> _REQUIRED WORK_: Word for word, set down every line of the entries below from the line with "red pot: [378,348,494,446]" to the line with "yellow star: [400,139,465,190]", including both, and no other line.

Scene content tallies:
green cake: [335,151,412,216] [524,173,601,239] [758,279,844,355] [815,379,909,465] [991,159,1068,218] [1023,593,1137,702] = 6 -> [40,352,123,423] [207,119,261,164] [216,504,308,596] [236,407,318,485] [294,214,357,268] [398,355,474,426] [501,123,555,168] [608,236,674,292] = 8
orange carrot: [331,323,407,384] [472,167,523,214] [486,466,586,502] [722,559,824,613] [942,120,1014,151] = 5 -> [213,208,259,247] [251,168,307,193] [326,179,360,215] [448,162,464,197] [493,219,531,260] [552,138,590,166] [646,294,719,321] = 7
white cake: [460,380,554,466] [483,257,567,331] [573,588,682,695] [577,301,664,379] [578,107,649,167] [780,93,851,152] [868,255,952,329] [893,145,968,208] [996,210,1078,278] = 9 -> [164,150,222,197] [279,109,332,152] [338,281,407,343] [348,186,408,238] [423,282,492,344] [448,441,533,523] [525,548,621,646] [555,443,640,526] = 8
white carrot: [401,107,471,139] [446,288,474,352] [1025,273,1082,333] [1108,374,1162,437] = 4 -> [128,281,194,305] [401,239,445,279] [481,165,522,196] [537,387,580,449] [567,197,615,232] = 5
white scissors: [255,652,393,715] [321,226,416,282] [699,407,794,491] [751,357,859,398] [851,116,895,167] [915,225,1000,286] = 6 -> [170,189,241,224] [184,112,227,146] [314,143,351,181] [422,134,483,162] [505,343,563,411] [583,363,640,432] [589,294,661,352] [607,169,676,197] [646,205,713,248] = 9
* * *
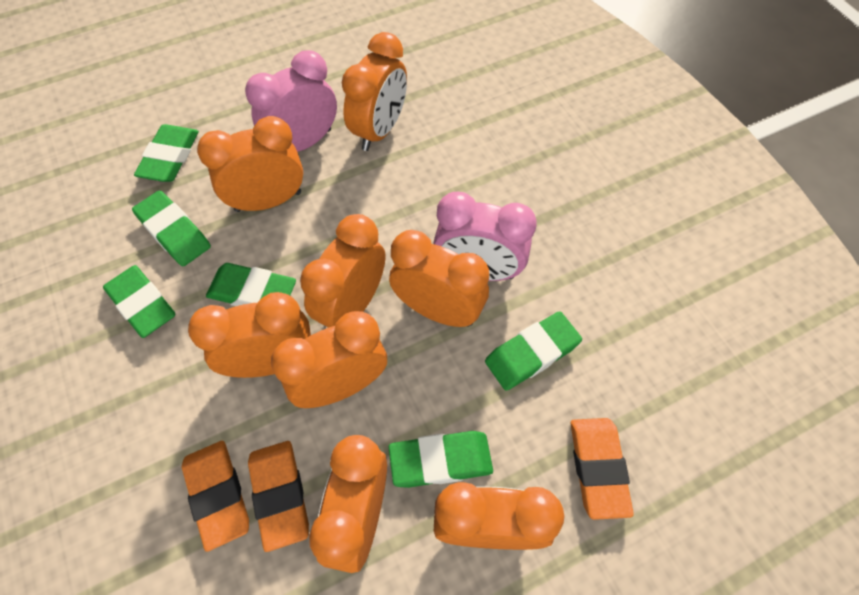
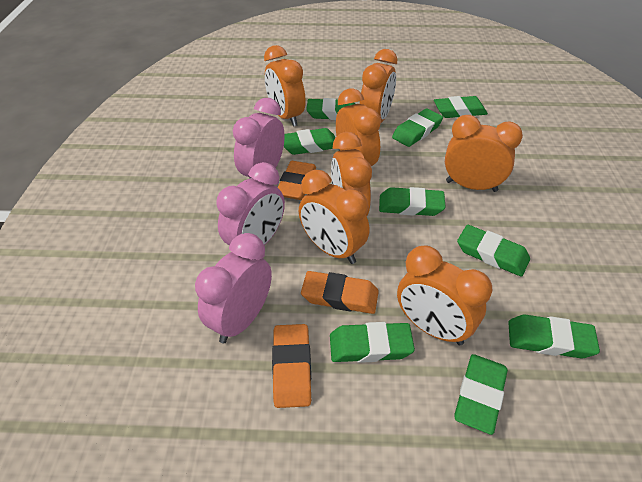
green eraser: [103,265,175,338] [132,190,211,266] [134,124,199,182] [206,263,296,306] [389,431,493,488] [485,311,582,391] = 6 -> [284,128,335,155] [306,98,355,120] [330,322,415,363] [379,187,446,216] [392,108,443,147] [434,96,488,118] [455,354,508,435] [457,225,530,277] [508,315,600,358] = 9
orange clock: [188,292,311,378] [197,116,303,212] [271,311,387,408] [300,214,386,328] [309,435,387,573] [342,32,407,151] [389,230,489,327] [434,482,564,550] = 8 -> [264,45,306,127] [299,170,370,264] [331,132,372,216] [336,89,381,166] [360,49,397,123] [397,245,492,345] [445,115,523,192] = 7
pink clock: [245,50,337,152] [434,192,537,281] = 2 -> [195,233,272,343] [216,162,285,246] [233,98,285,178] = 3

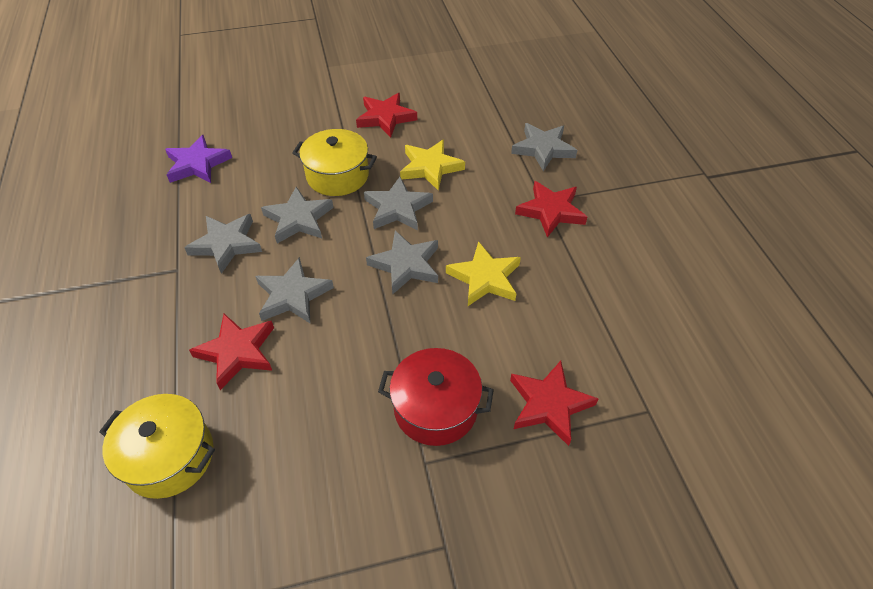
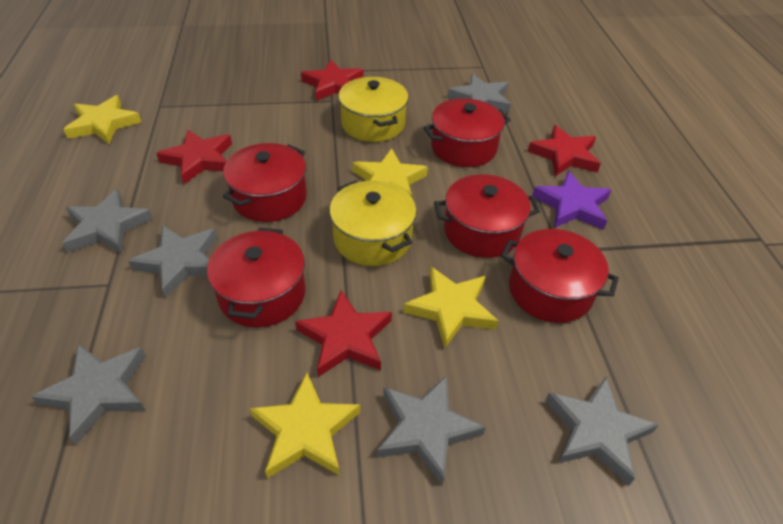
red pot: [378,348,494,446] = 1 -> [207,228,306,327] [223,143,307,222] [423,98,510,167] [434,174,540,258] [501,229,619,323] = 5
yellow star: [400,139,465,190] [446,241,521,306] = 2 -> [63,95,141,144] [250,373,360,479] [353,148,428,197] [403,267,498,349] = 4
---
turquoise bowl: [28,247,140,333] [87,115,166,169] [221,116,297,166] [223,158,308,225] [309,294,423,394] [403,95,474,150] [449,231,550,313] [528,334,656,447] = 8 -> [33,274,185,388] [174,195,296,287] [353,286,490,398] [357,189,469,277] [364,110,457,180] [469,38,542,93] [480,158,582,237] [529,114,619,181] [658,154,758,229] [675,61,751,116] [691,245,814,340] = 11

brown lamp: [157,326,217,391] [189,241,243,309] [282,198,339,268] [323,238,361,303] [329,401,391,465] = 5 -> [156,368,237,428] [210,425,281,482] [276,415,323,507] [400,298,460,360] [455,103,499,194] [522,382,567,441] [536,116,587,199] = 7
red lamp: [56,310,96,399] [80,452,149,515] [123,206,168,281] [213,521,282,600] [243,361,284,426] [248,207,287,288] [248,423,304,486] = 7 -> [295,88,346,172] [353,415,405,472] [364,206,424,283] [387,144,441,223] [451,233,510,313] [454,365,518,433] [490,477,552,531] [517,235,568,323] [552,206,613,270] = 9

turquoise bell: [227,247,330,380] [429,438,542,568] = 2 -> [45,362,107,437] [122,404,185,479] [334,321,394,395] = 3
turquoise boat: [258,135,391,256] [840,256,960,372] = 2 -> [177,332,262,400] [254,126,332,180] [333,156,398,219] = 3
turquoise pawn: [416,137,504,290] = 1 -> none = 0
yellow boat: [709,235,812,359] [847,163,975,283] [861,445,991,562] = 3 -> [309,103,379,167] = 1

> _RESULT FOR THIS EXERCISE_:
red pot: [378,348,494,446] = 1 -> [207,228,306,327] [223,143,307,222] [423,98,510,167] [434,174,540,258] [501,229,619,323] = 5
yellow star: [400,139,465,190] [446,241,521,306] = 2 -> [63,95,141,144] [250,373,360,479] [353,148,428,197] [403,267,498,349] = 4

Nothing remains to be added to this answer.